STATED GOAL:
Reproduce the entries below, copying them word for word, from the entry containing "orange ellipse at (134, 97): rotated" up to and including the entry containing "black hexagon at".

DATA TO PROCESS:
-- Start --
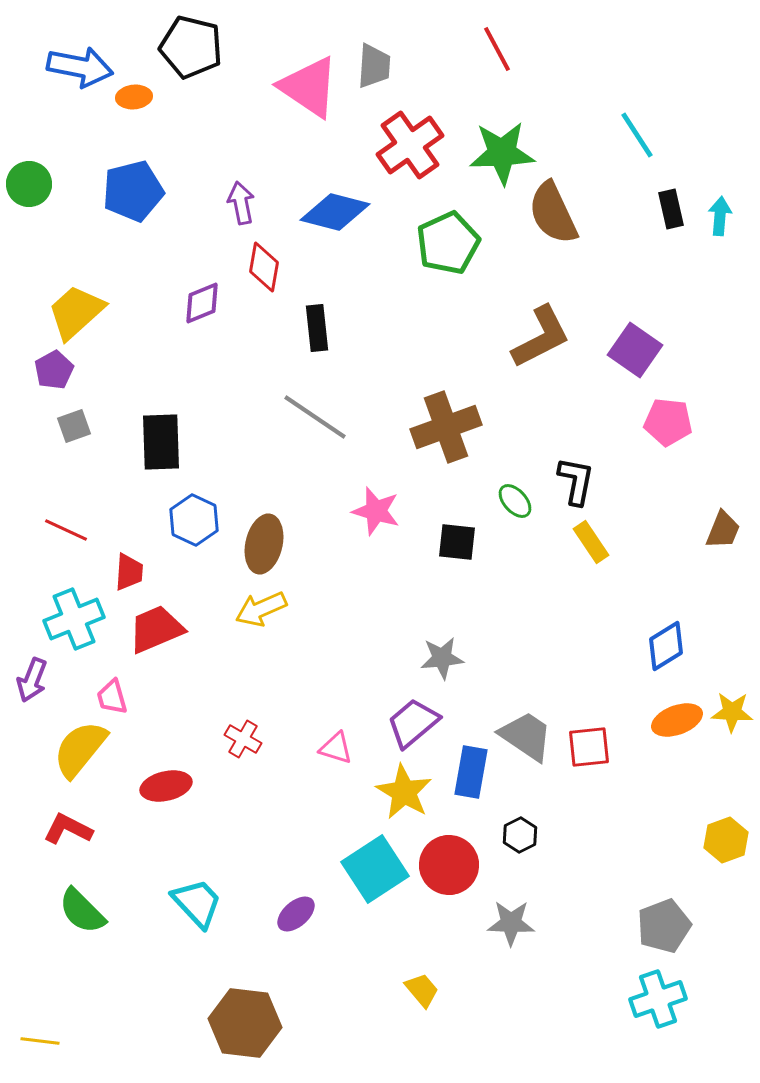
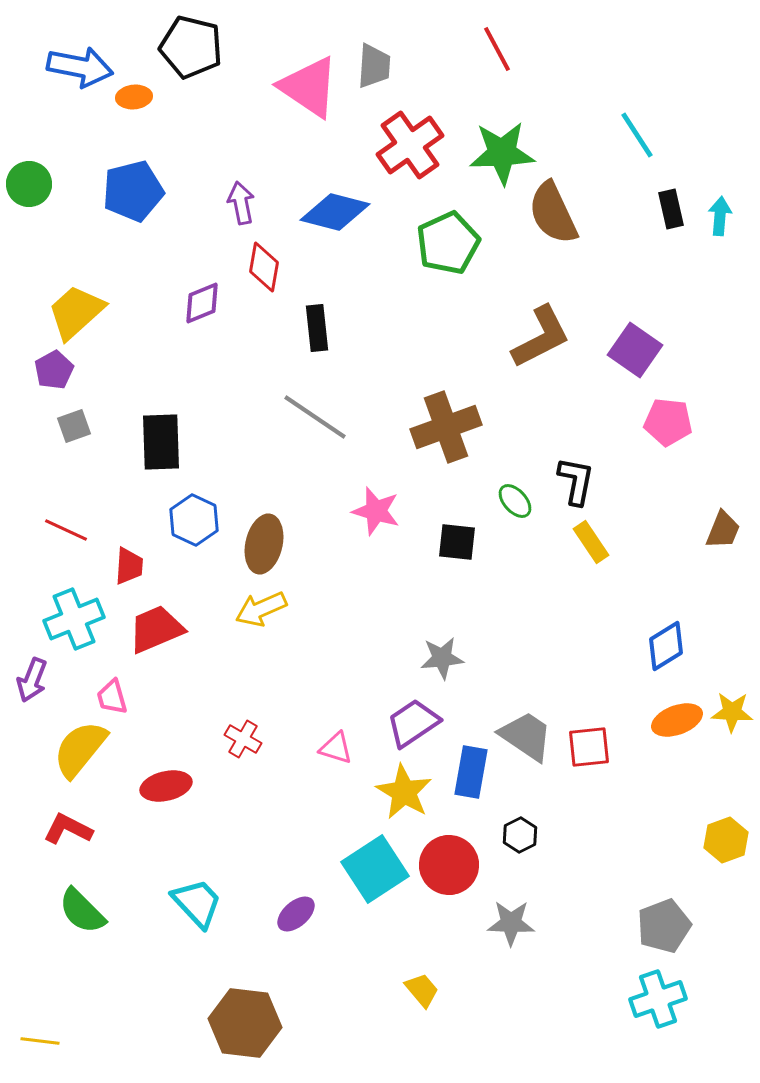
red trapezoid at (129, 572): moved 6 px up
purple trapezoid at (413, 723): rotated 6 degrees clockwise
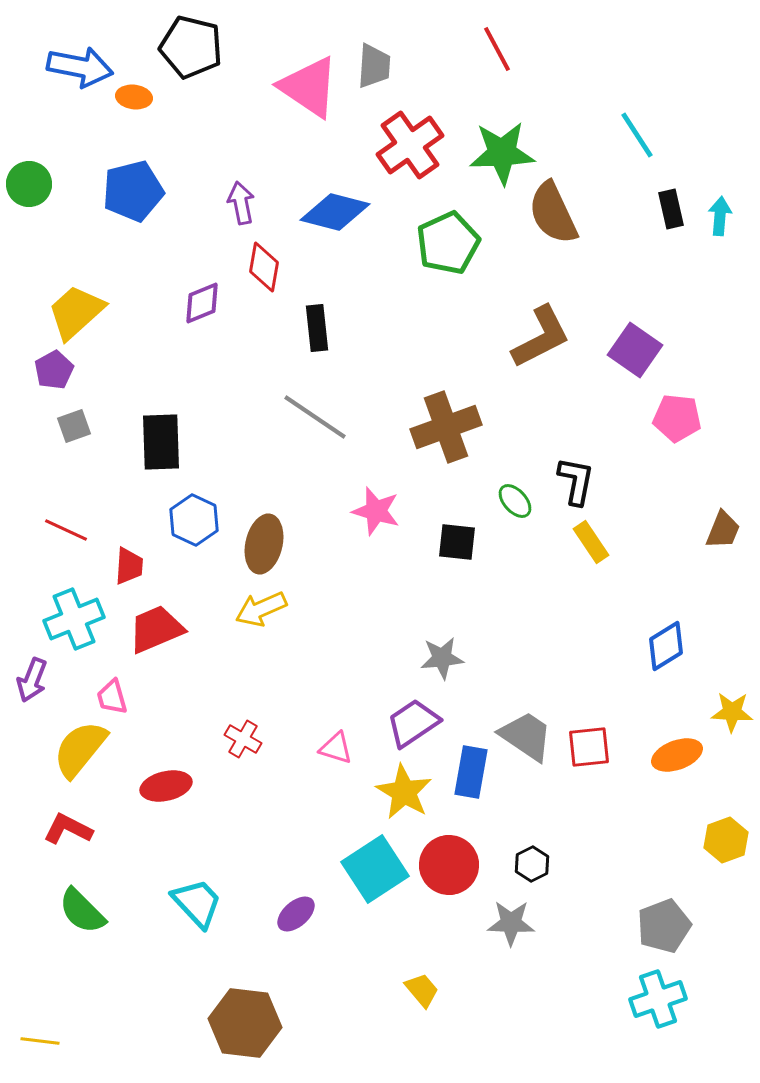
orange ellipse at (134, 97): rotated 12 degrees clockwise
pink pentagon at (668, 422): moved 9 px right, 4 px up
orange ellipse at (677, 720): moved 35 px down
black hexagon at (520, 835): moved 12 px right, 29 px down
-- End --
-- Start --
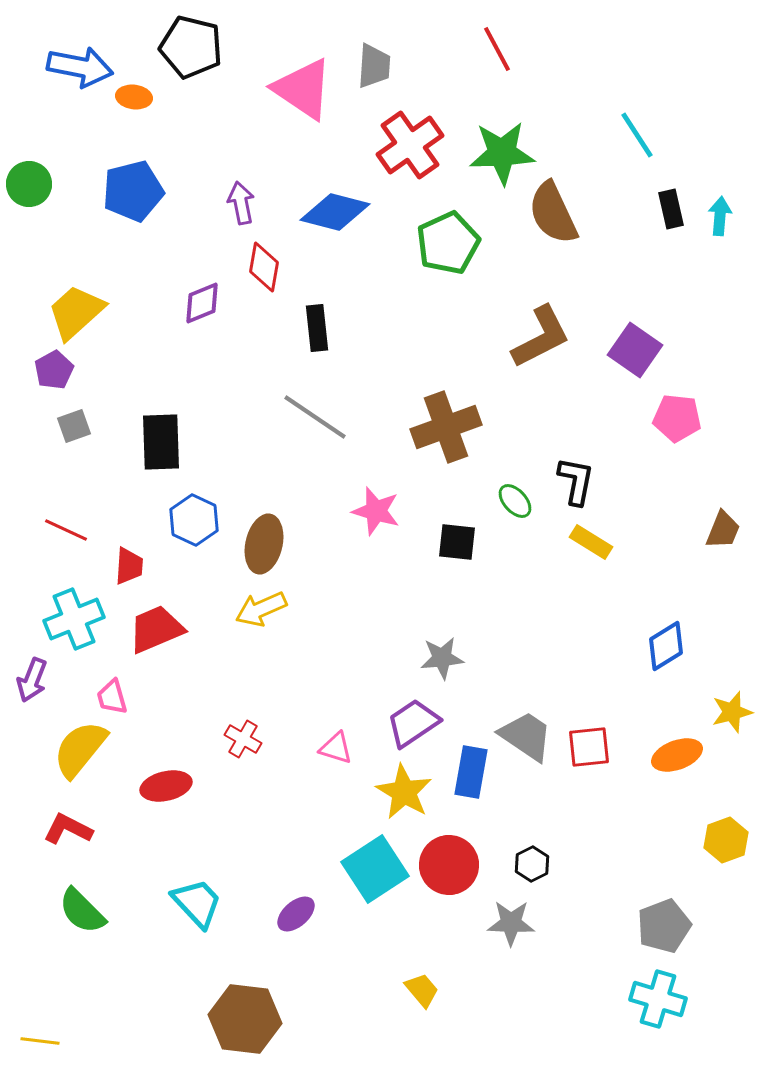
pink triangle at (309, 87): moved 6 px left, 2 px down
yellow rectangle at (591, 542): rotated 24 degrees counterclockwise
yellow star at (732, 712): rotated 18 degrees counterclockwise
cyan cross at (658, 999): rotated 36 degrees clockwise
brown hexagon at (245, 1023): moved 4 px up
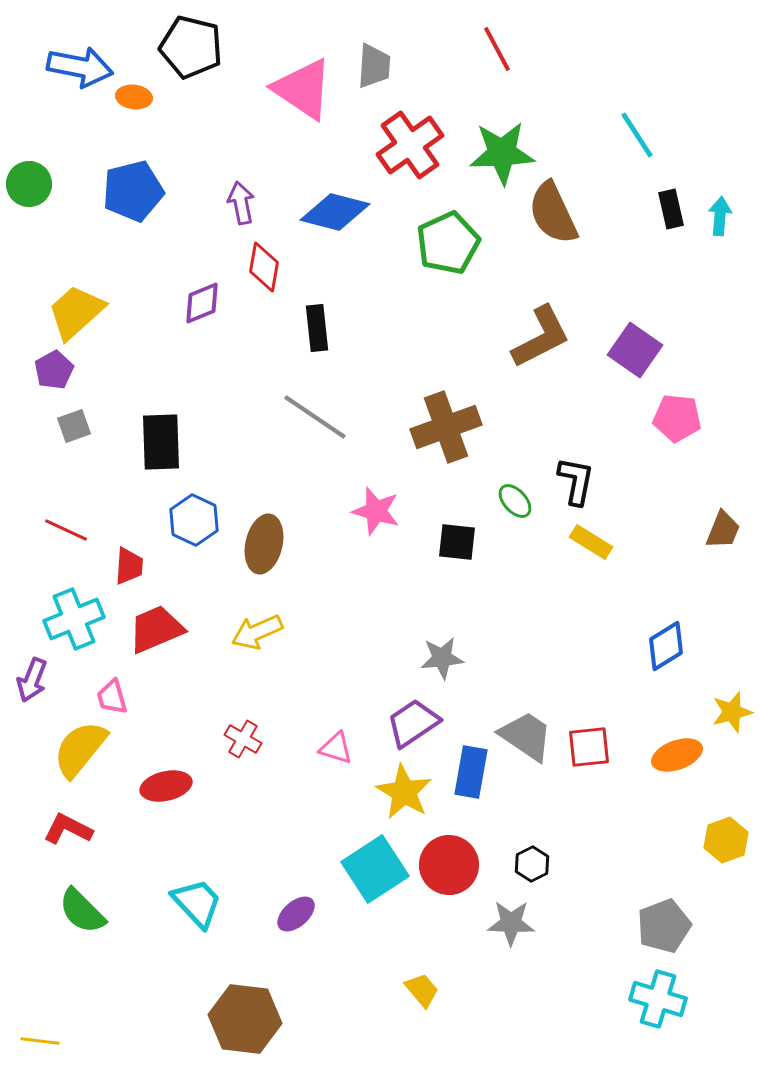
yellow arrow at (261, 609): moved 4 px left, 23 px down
-- End --
ANSWER TO THE EXERCISE:
orange ellipse at (134, 97): rotated 12 degrees clockwise
pink pentagon at (668, 422): moved 9 px right, 4 px up
orange ellipse at (677, 720): moved 35 px down
black hexagon at (520, 835): moved 12 px right, 29 px down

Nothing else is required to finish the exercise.